'''
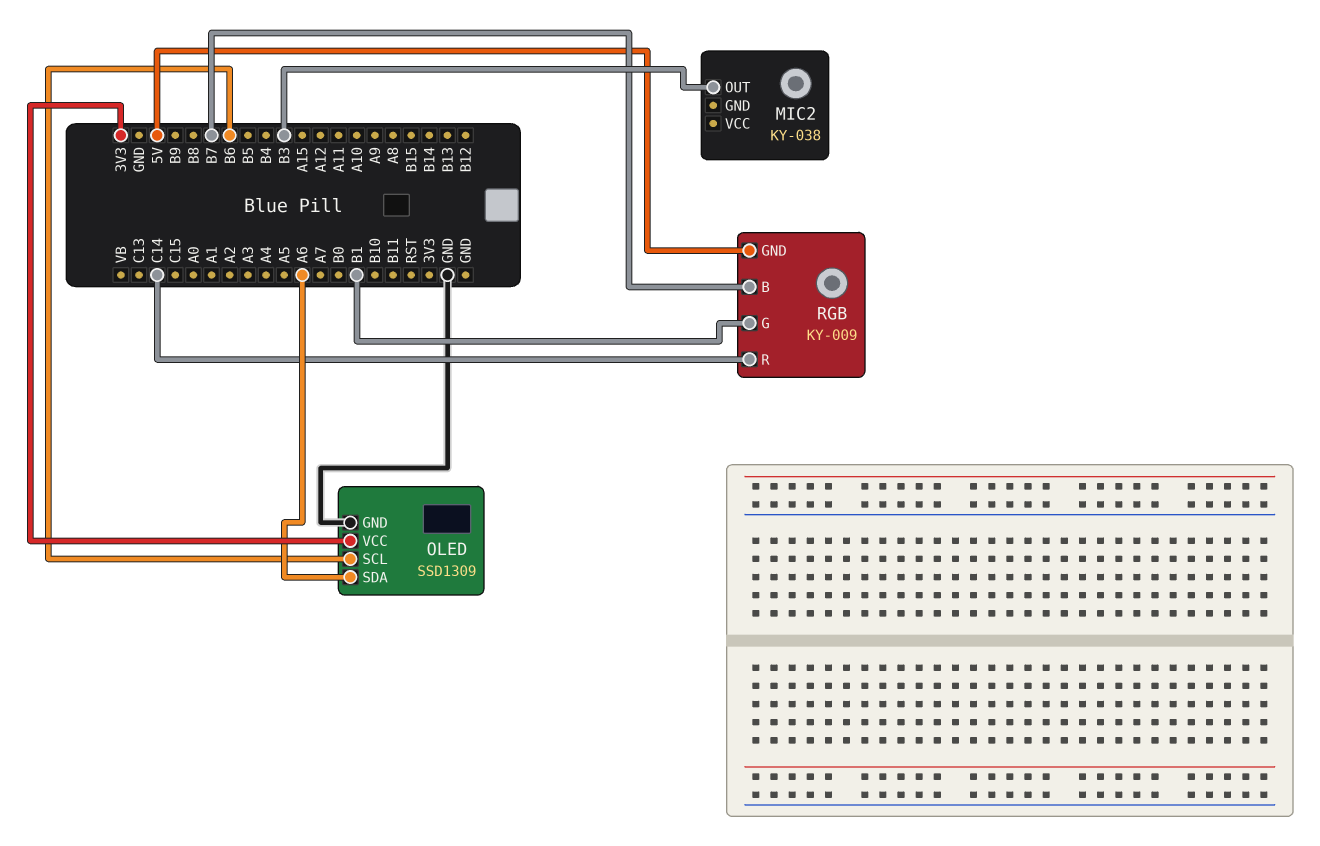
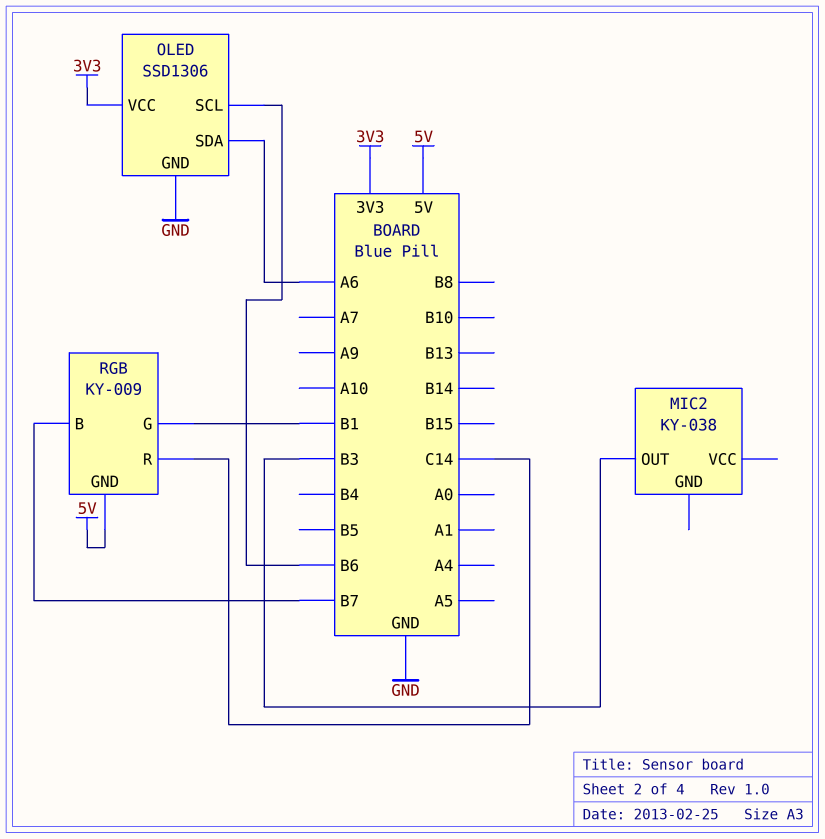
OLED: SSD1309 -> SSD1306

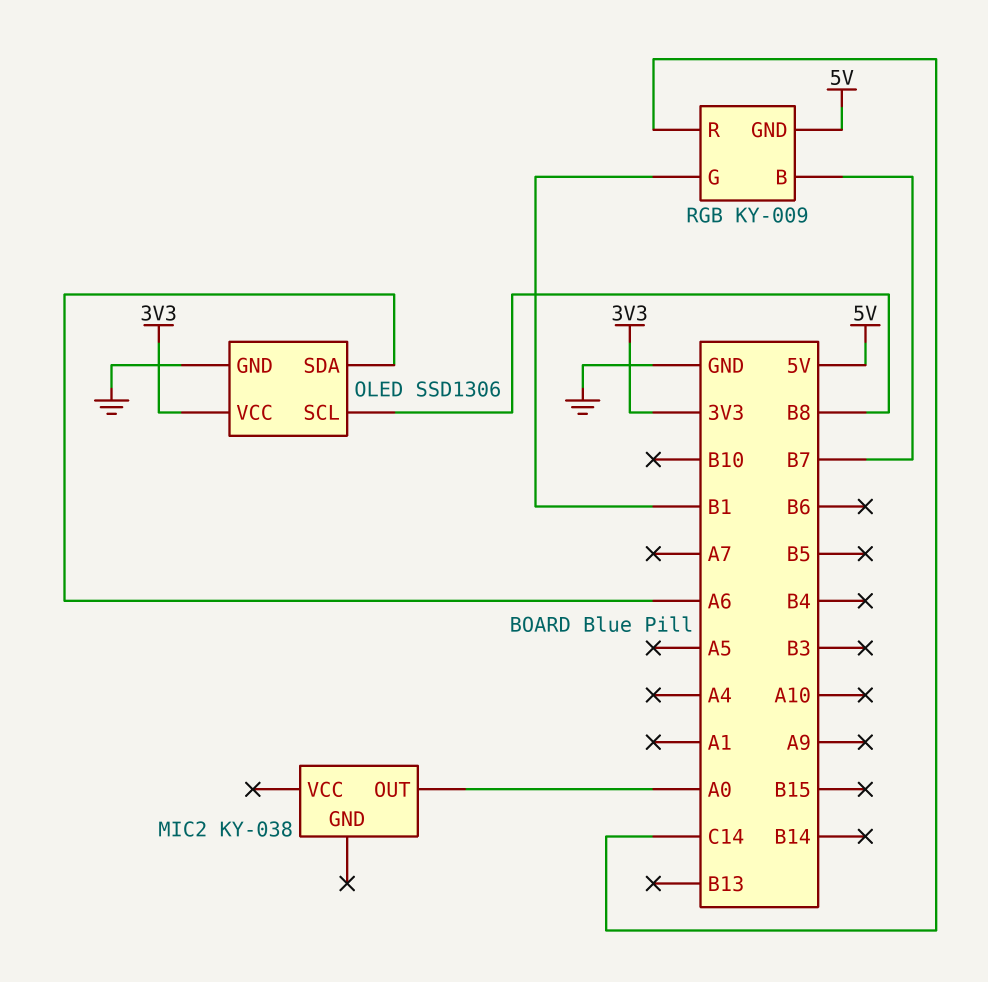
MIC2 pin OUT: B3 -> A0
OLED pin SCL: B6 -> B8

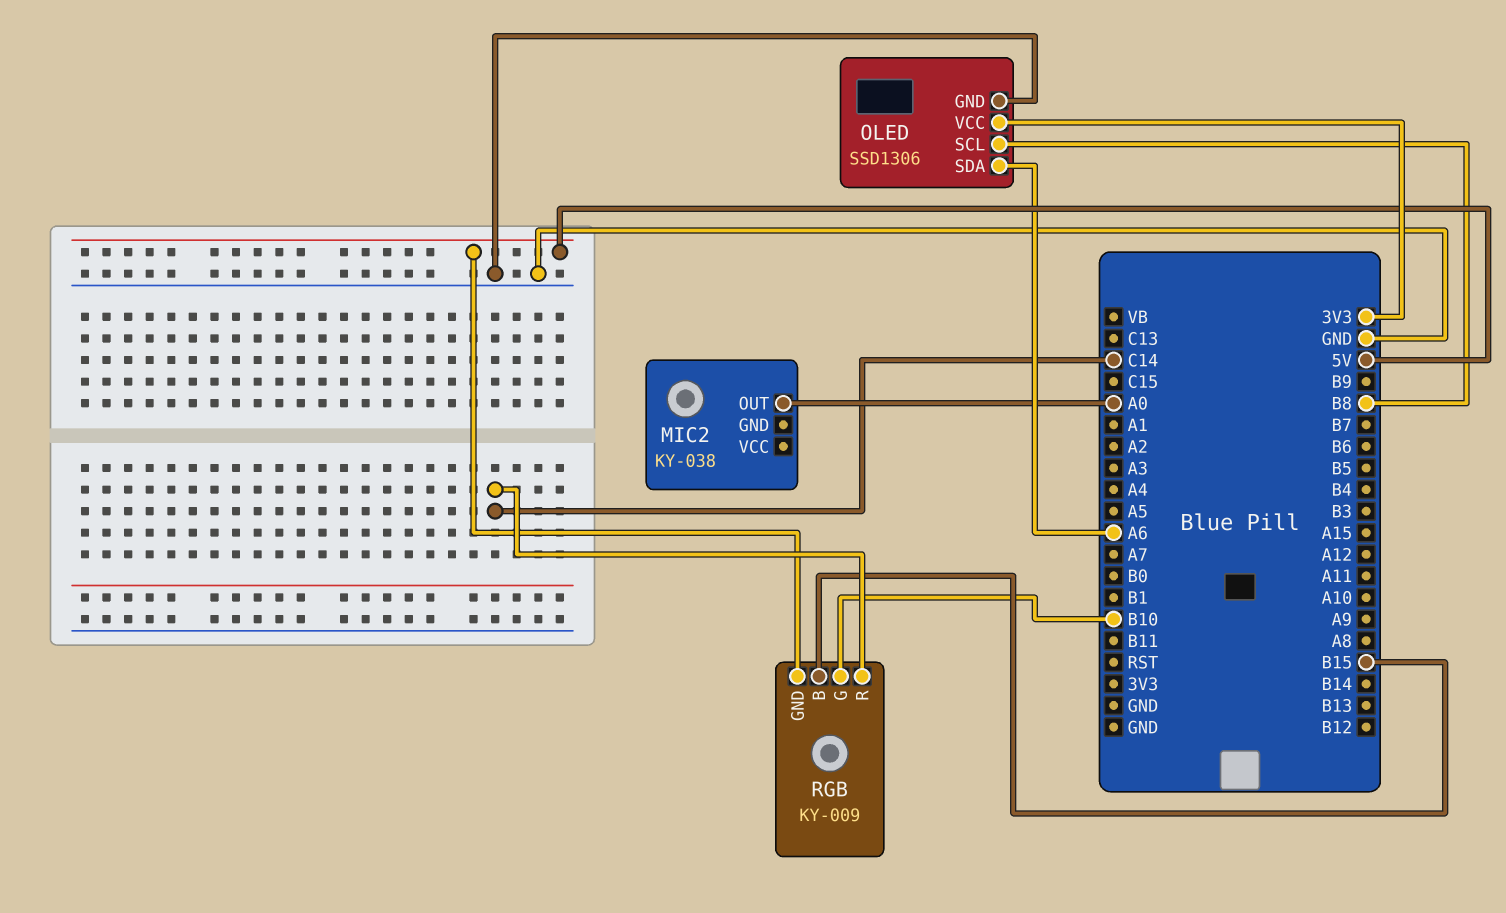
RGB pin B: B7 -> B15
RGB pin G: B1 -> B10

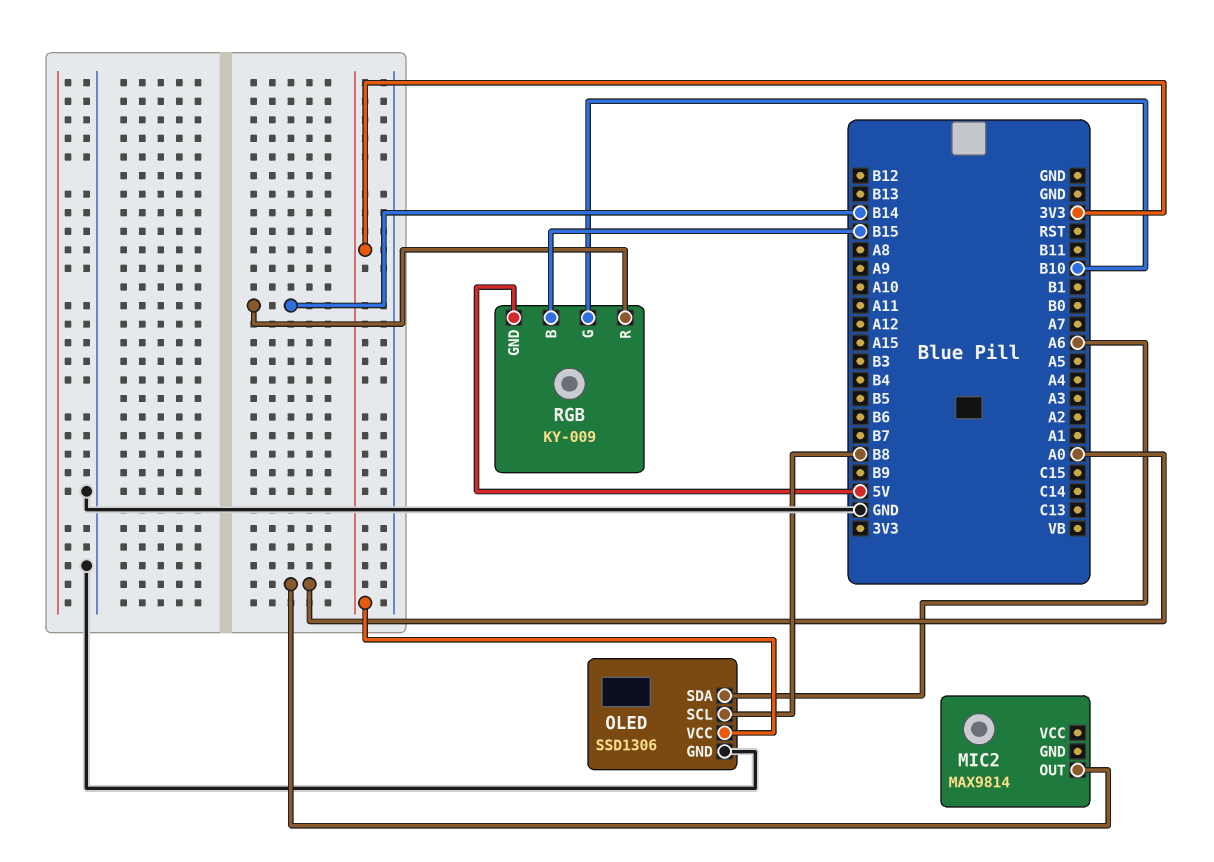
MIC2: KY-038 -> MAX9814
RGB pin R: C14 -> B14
'''
#### [EXERCISE PROMPT]
Select from the material above each line in which the string "OLED" appears, and list those lines.

#### [ANSWER TO THIS EXERCISE]
OLED: SSD1309 -> SSD1306
OLED pin SCL: B6 -> B8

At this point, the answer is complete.